#### [TASK TO COMPLETE]
Below are the entries; return every line among them that holds the word "down".
*** MATERIALS PROVIDED Section Begins ***
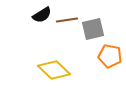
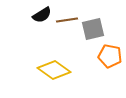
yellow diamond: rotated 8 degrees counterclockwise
*** MATERIALS PROVIDED Section Ends ***
*** MATERIALS PROVIDED Section Begins ***
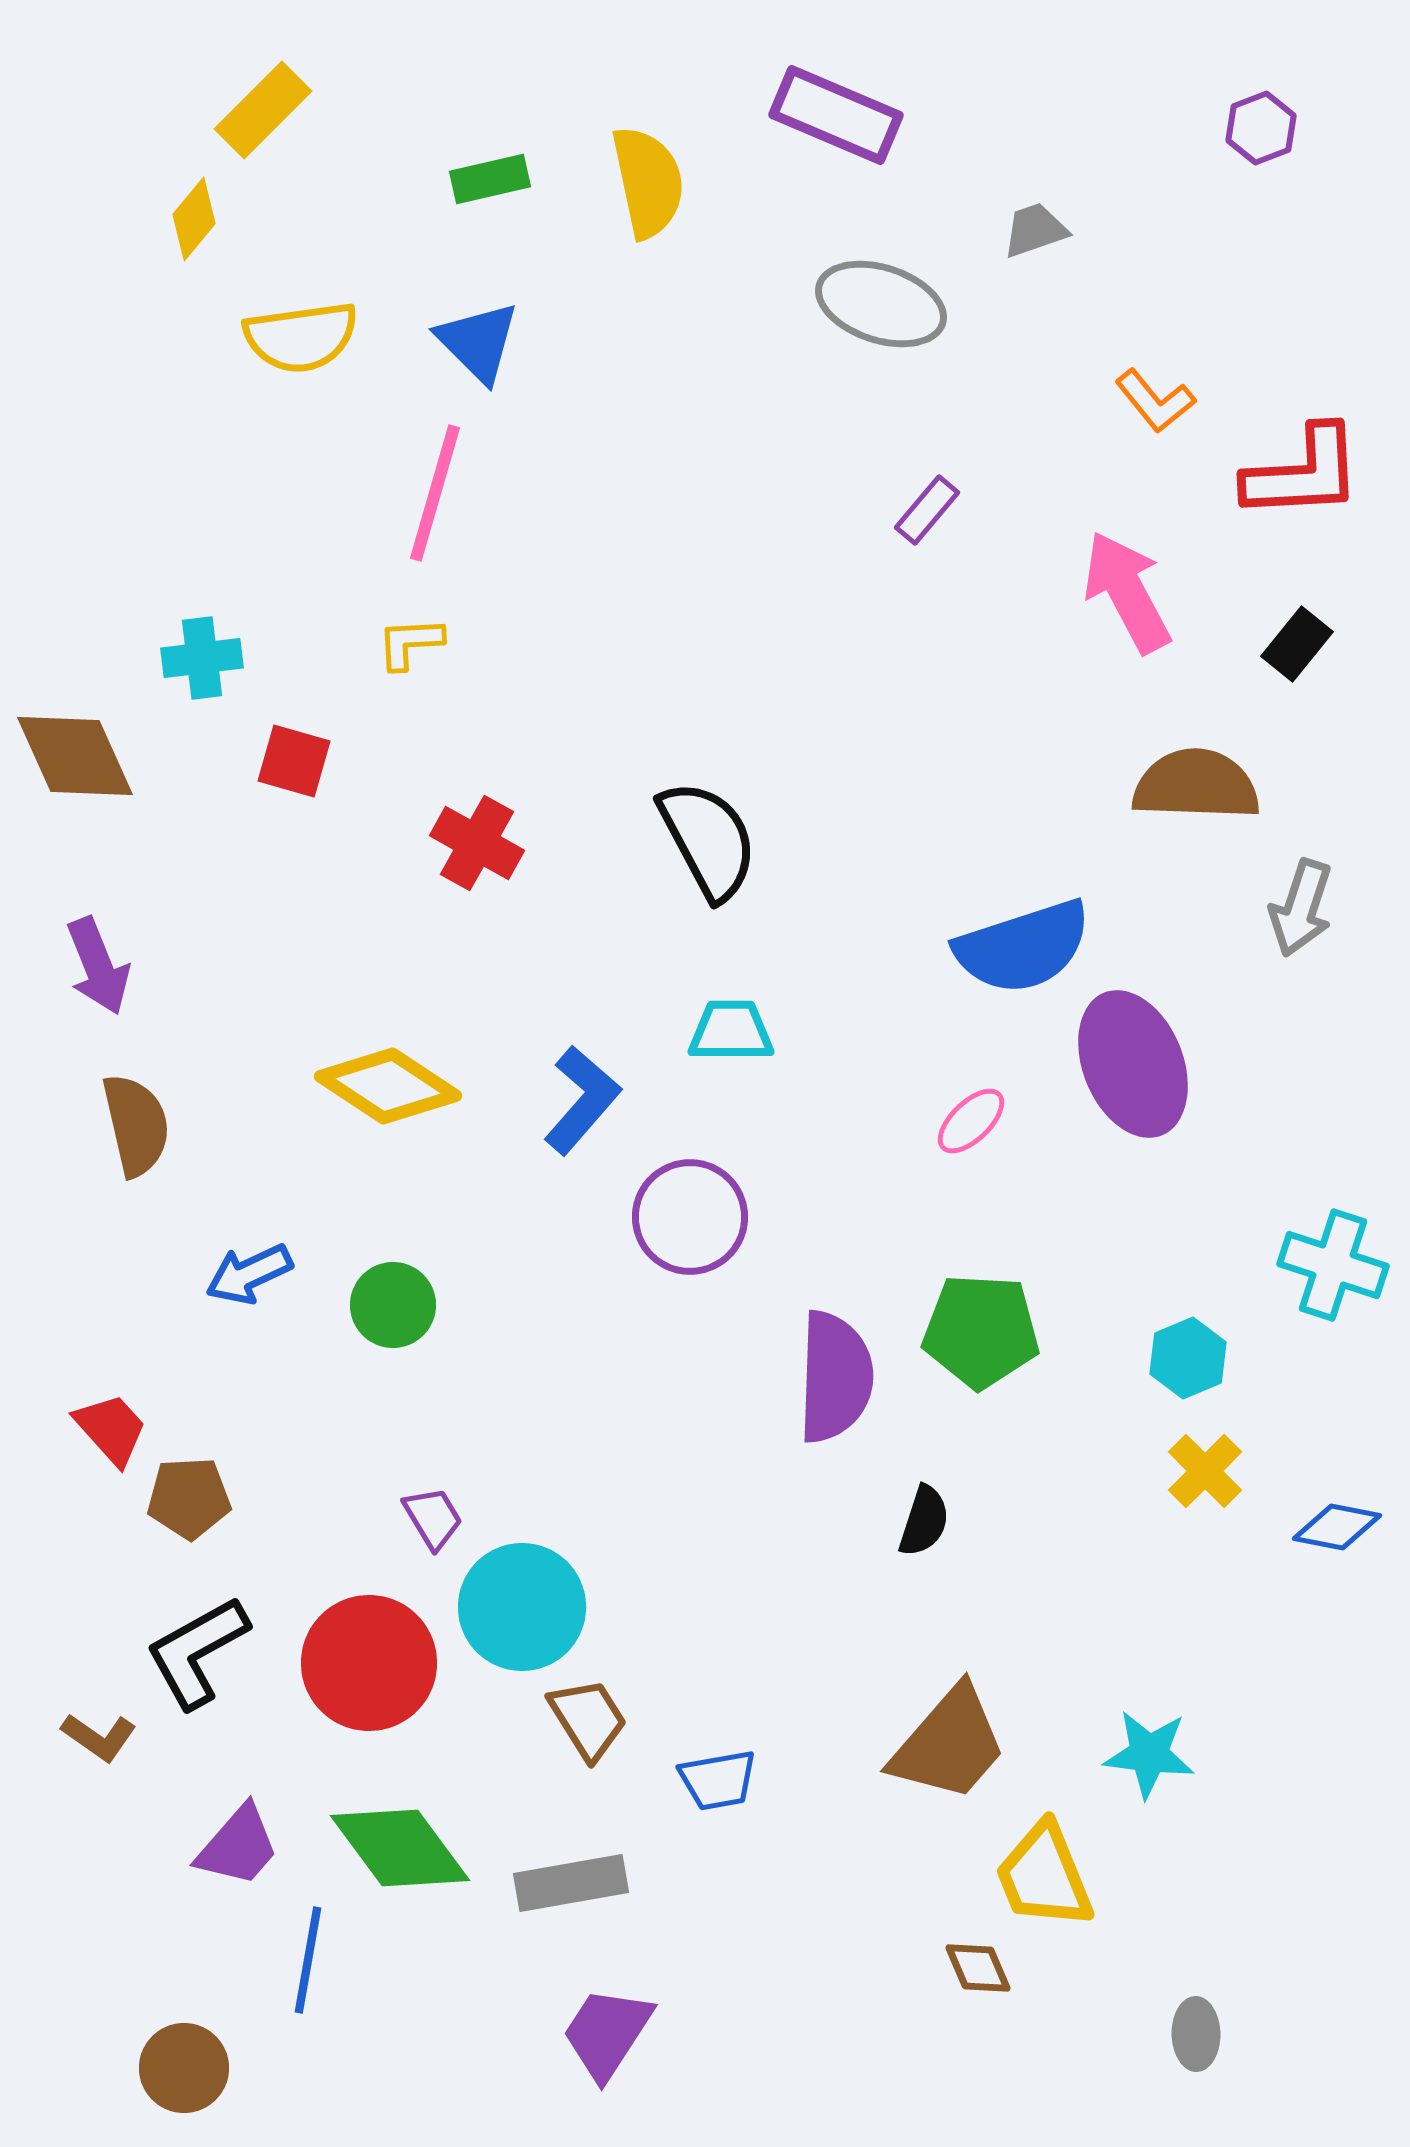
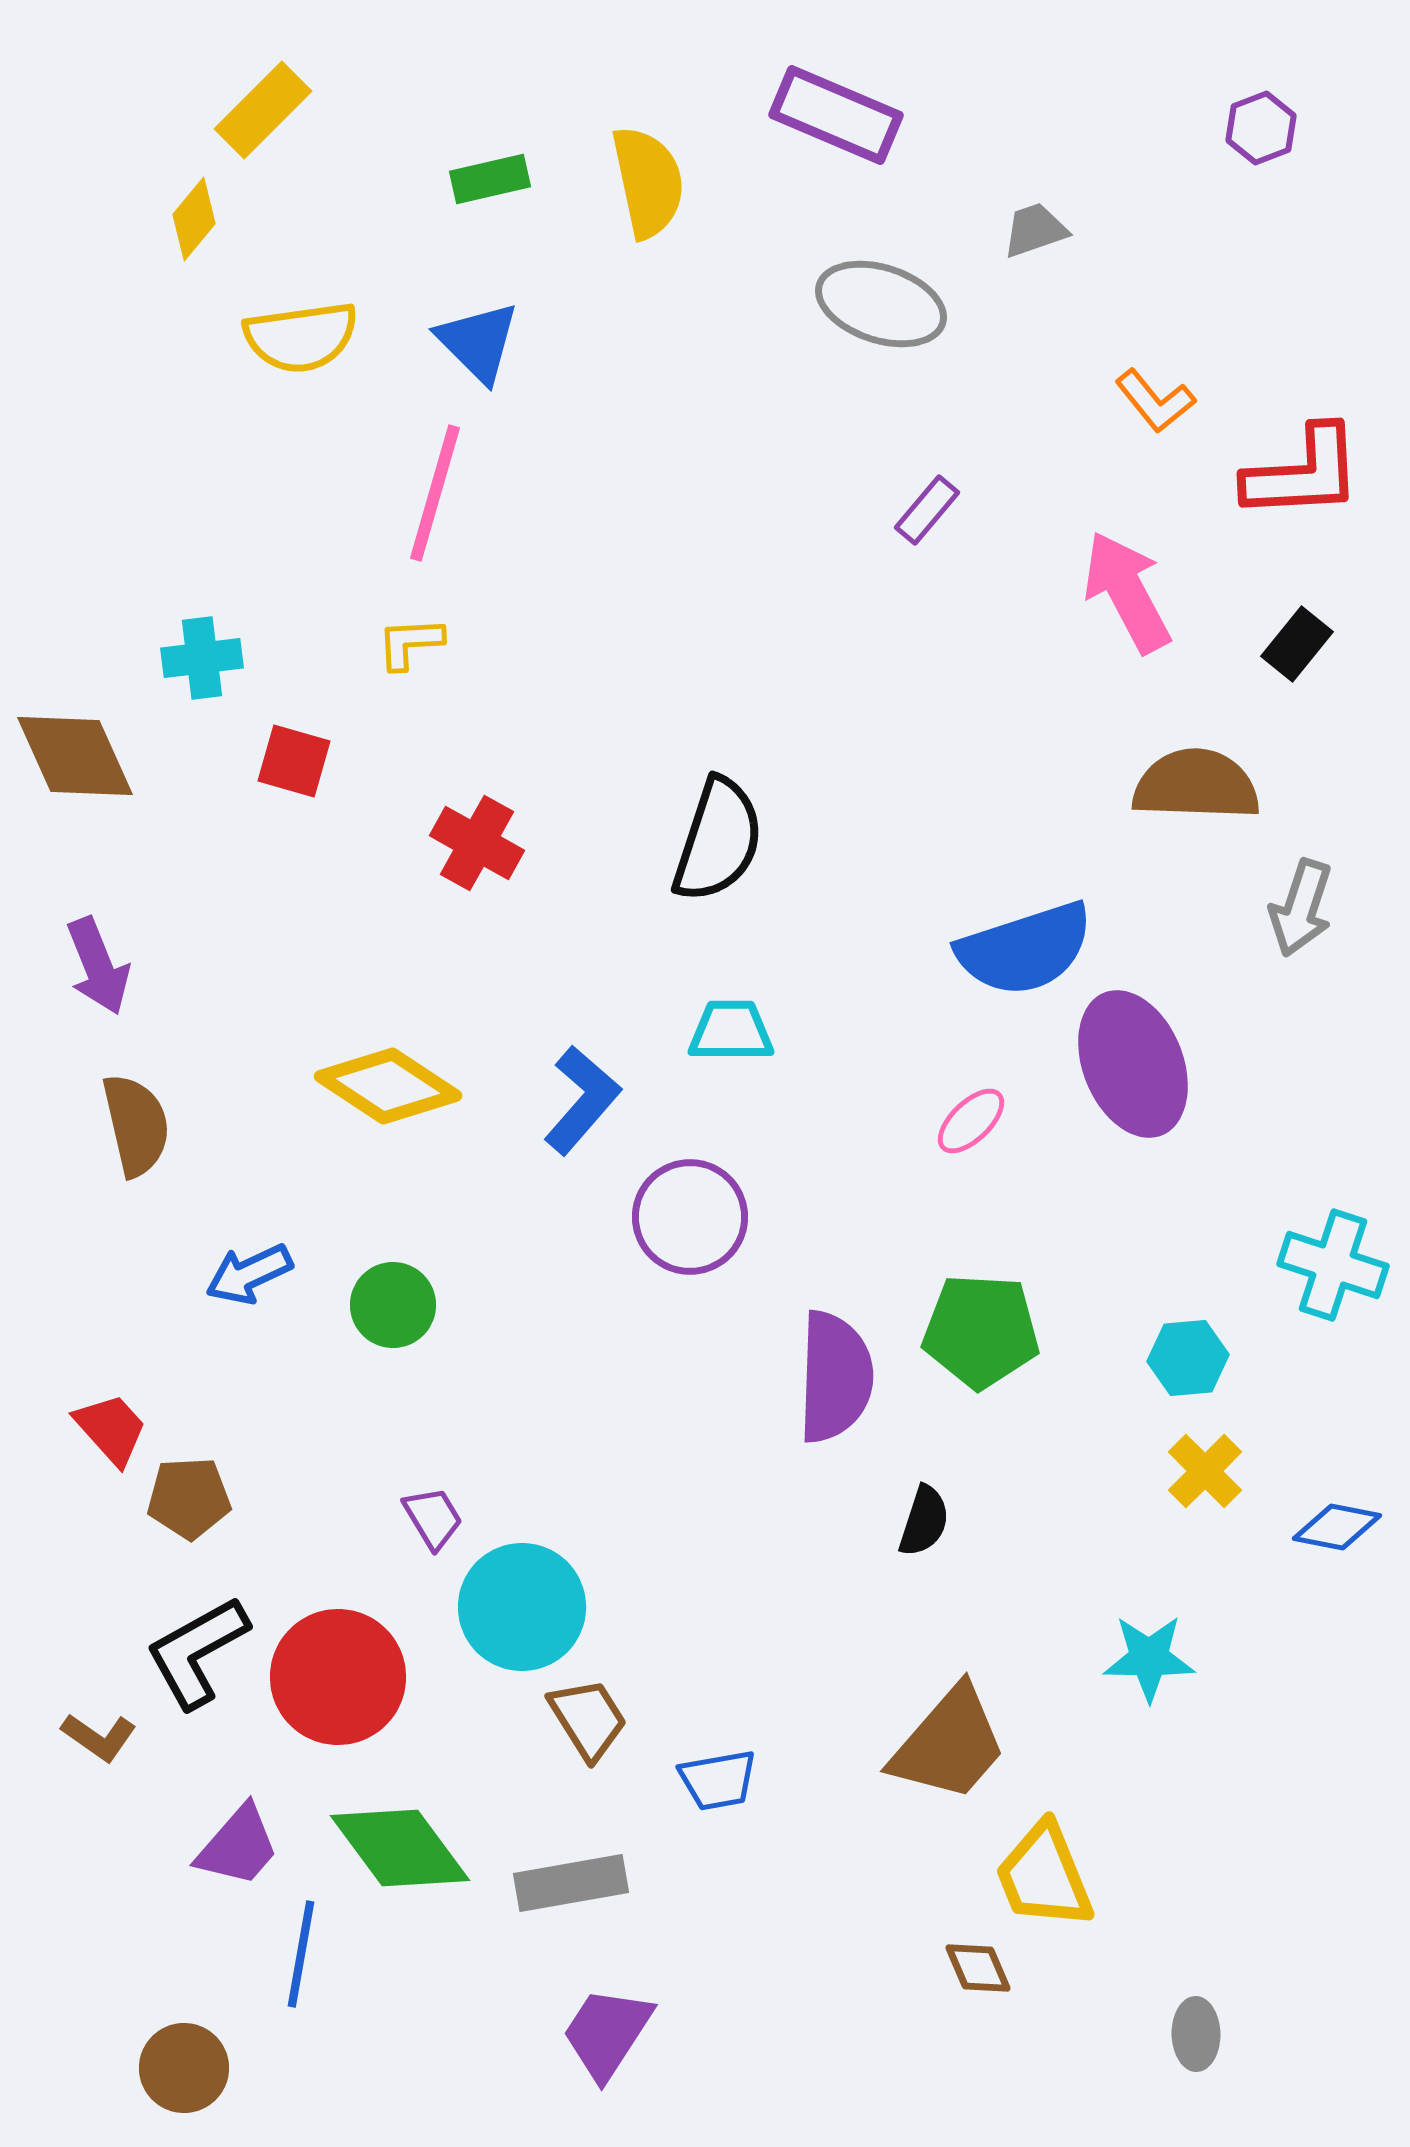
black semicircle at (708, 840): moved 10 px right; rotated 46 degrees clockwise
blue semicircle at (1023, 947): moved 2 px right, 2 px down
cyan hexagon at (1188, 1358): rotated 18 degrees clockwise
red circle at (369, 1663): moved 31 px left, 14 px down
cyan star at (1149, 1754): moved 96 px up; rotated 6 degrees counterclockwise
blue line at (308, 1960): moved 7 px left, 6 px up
*** MATERIALS PROVIDED Section Ends ***
#### [ANSWER FOR THIS EXERCISE]
blue semicircle at (1023, 947): moved 2 px right, 2 px down
red circle at (369, 1663): moved 31 px left, 14 px down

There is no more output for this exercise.